> [Directions]:
Would you mind restating all of the records word for word, skipping the pictures?

(Colored object listings)
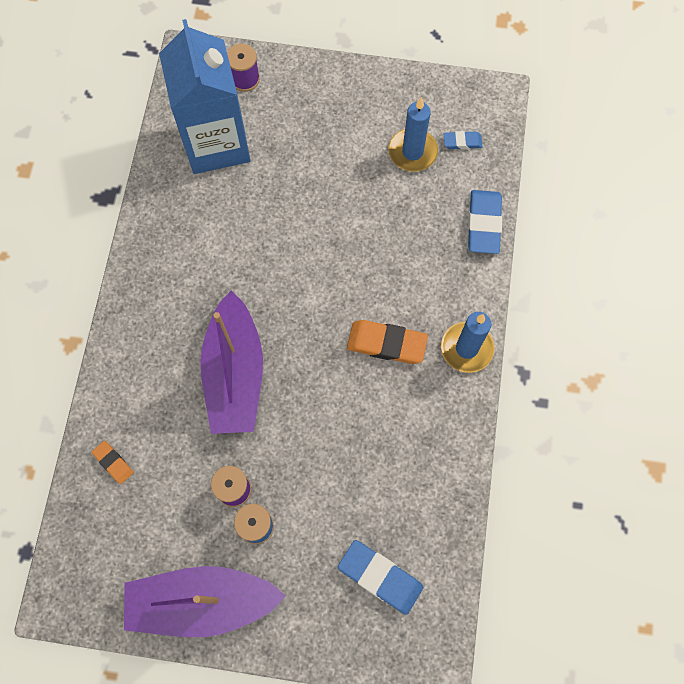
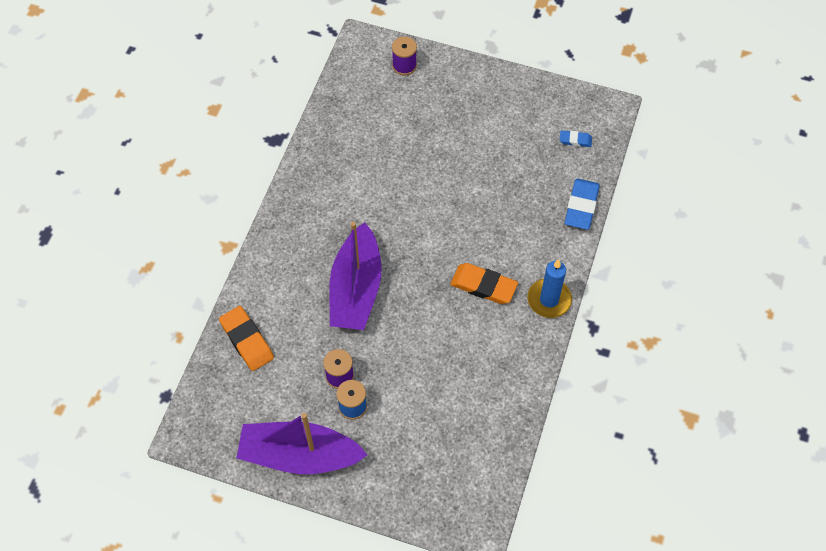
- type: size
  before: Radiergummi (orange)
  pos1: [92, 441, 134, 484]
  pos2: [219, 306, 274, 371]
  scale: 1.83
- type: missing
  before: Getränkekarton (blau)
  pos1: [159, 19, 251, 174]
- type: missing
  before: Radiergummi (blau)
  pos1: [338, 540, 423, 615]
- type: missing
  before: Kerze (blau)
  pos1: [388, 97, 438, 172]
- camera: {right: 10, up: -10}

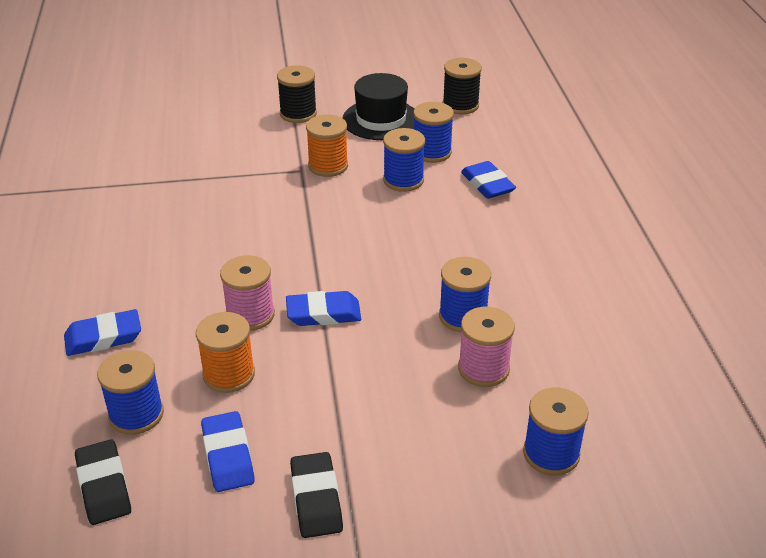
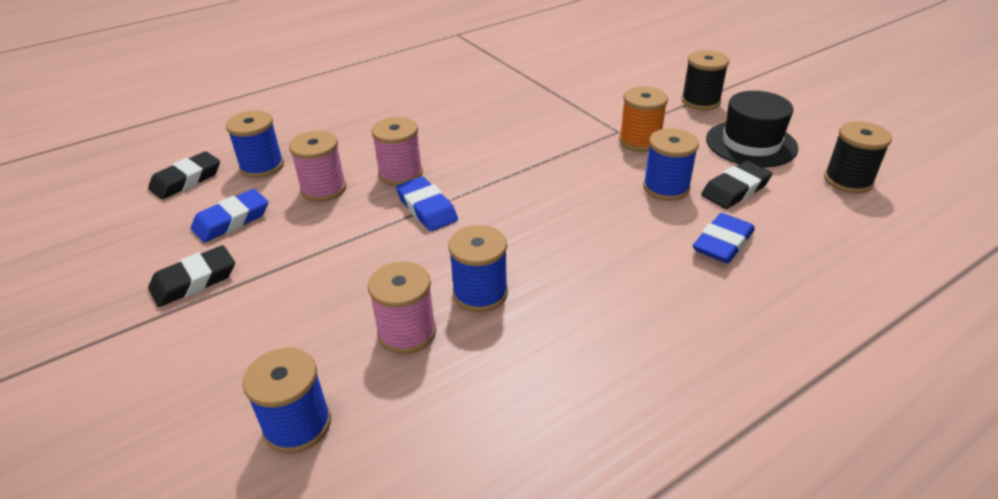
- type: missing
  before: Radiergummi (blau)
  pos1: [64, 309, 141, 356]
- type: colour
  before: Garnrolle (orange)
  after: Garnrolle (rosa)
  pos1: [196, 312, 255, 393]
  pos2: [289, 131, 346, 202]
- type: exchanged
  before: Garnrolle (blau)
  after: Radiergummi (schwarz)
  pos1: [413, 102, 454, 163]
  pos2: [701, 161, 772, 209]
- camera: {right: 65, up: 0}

> [Answer to this exercise]:
- type: size
  before: Radiergummi (orange)
  pos1: [92, 441, 134, 484]
  pos2: [219, 306, 274, 371]
  scale: 1.83
- type: missing
  before: Getränkekarton (blau)
  pos1: [159, 19, 251, 174]
- type: missing
  before: Radiergummi (blau)
  pos1: [338, 540, 423, 615]
- type: missing
  before: Kerze (blau)
  pos1: [388, 97, 438, 172]
- camera: {right: 10, up: -10}

- type: missing
  before: Radiergummi (blau)
  pos1: [64, 309, 141, 356]
- type: colour
  before: Garnrolle (orange)
  after: Garnrolle (rosa)
  pos1: [196, 312, 255, 393]
  pos2: [289, 131, 346, 202]
- type: exchanged
  before: Garnrolle (blau)
  after: Radiergummi (schwarz)
  pos1: [413, 102, 454, 163]
  pos2: [701, 161, 772, 209]
- camera: {right: 65, up: 0}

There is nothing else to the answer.